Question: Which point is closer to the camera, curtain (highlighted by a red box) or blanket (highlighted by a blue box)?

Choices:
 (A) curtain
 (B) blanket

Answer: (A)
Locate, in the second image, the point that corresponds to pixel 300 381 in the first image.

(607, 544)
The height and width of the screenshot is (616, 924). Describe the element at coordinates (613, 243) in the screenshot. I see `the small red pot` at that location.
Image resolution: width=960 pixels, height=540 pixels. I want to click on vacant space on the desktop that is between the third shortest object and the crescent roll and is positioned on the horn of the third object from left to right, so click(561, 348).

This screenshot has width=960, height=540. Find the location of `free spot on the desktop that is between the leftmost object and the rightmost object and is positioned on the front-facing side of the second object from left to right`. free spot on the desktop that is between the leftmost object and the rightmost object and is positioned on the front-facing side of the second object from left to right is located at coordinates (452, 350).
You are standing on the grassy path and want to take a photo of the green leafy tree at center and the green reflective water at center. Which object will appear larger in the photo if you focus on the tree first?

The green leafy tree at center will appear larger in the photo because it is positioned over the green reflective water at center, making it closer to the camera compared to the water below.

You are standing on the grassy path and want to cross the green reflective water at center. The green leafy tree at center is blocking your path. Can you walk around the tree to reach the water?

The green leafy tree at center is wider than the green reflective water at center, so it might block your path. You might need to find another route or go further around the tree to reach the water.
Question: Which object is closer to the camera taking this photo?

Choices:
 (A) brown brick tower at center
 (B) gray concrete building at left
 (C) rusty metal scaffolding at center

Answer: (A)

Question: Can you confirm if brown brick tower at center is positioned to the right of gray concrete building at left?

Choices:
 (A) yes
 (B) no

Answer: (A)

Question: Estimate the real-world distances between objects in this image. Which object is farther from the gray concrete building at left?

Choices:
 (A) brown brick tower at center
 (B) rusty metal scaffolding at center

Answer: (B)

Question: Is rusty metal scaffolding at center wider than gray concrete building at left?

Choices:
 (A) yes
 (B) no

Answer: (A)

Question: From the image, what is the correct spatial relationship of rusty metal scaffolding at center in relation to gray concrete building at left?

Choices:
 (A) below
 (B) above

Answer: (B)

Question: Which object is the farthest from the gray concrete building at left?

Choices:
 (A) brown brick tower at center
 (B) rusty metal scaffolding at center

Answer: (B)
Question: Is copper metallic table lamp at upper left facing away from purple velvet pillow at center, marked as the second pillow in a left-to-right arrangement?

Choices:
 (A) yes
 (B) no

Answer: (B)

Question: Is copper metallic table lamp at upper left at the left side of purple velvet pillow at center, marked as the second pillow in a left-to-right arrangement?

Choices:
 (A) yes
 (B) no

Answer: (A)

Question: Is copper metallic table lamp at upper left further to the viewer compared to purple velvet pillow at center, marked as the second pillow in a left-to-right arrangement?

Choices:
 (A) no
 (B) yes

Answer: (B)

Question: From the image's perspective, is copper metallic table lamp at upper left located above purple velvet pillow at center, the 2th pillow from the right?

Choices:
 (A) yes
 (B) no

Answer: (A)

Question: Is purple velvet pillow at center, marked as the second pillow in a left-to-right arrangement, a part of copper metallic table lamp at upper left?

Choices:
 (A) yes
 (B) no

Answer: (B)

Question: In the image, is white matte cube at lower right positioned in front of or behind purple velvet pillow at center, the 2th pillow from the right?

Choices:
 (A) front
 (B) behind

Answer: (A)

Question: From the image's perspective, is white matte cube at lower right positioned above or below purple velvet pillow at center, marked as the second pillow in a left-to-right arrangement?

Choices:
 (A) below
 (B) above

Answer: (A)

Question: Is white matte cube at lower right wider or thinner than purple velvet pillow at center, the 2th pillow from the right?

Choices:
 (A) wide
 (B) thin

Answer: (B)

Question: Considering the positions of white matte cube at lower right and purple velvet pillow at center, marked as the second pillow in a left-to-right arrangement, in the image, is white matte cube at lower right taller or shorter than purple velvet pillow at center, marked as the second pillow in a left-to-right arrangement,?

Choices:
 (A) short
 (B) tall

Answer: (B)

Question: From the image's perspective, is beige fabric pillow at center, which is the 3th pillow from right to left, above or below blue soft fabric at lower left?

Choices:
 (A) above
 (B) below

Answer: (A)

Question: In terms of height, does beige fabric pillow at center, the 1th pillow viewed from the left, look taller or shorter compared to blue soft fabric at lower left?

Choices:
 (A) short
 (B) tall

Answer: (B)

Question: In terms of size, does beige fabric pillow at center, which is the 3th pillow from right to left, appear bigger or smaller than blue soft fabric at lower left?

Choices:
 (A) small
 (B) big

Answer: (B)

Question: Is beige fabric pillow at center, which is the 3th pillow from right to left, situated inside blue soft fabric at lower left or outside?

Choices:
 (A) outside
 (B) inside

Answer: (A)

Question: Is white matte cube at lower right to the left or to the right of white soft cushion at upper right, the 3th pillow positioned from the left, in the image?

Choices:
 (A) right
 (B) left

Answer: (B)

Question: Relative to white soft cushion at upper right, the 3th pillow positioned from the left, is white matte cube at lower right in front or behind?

━━━━━━━━━━━━━━━━━━━━

● **GIVEN EXERCISE**:
Which lines in the rows above contain the word "coordinates"? Gather each of them in full, treating uppercase and lowercase letters as different.

● **RESPONSE FOR THIS EXERCISE**:
The height and width of the screenshot is (616, 924). Describe the element at coordinates (613, 243) in the screenshot. I see `the small red pot` at that location.
This screenshot has width=960, height=540. Find the location of `free spot on the desktop that is between the leftmost object and the rightmost object and is positioned on the front-facing side of the second object from left to right`. free spot on the desktop that is between the leftmost object and the rightmost object and is positioned on the front-facing side of the second object from left to right is located at coordinates (452, 350).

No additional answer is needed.